» **Task**: Output every entry below word for word, without its pictures.

» **Coordinate-based object records**:
▼

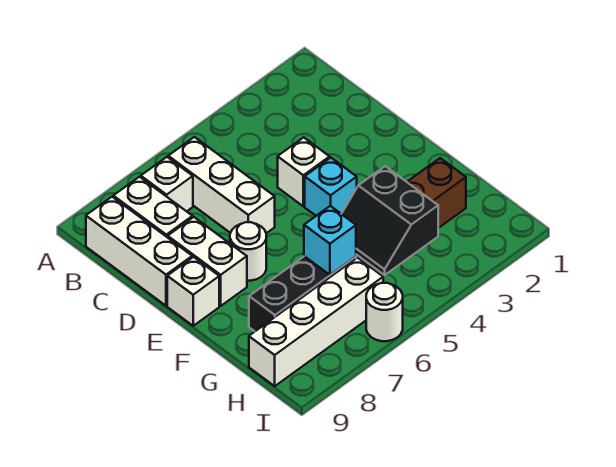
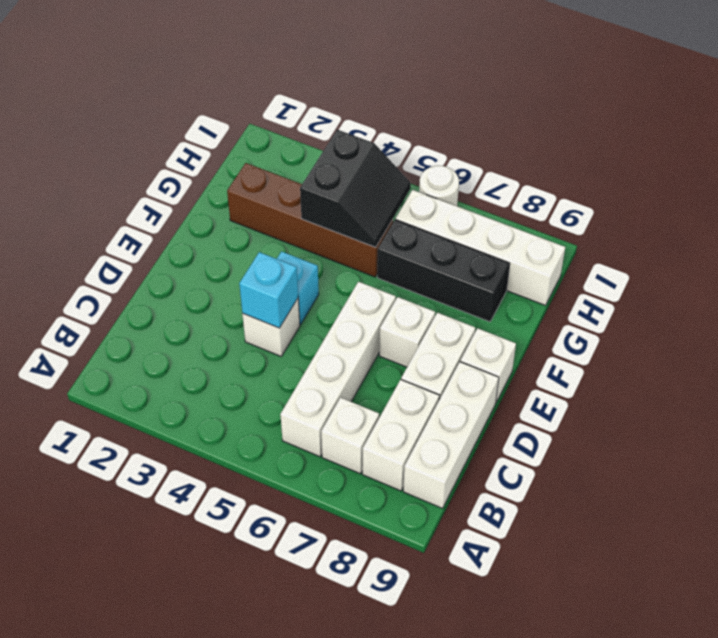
white brick B6:D6 level 1 -> white brick B6:E6 level 1
white round brick E7 level 1 -> white brick E7 level 1
cyan brick G6 level 2 -> cyan brick D4 level 2

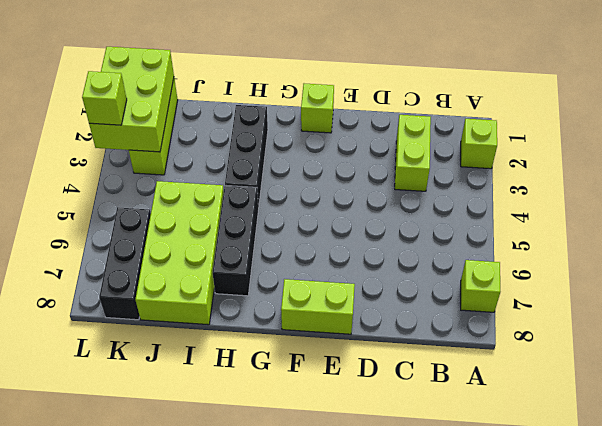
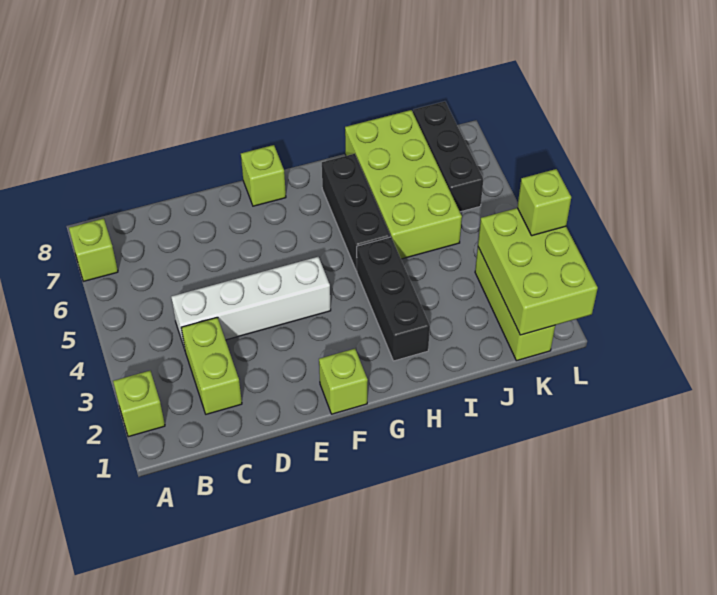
none -> white brick C4:F4 level 1
lime brick E8:F8 level 1 -> lime brick F8 level 1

▲

» **Output for this task**:
white brick B6:D6 level 1 -> white brick B6:E6 level 1
white round brick E7 level 1 -> white brick E7 level 1
cyan brick G6 level 2 -> cyan brick D4 level 2

none -> white brick C4:F4 level 1
lime brick E8:F8 level 1 -> lime brick F8 level 1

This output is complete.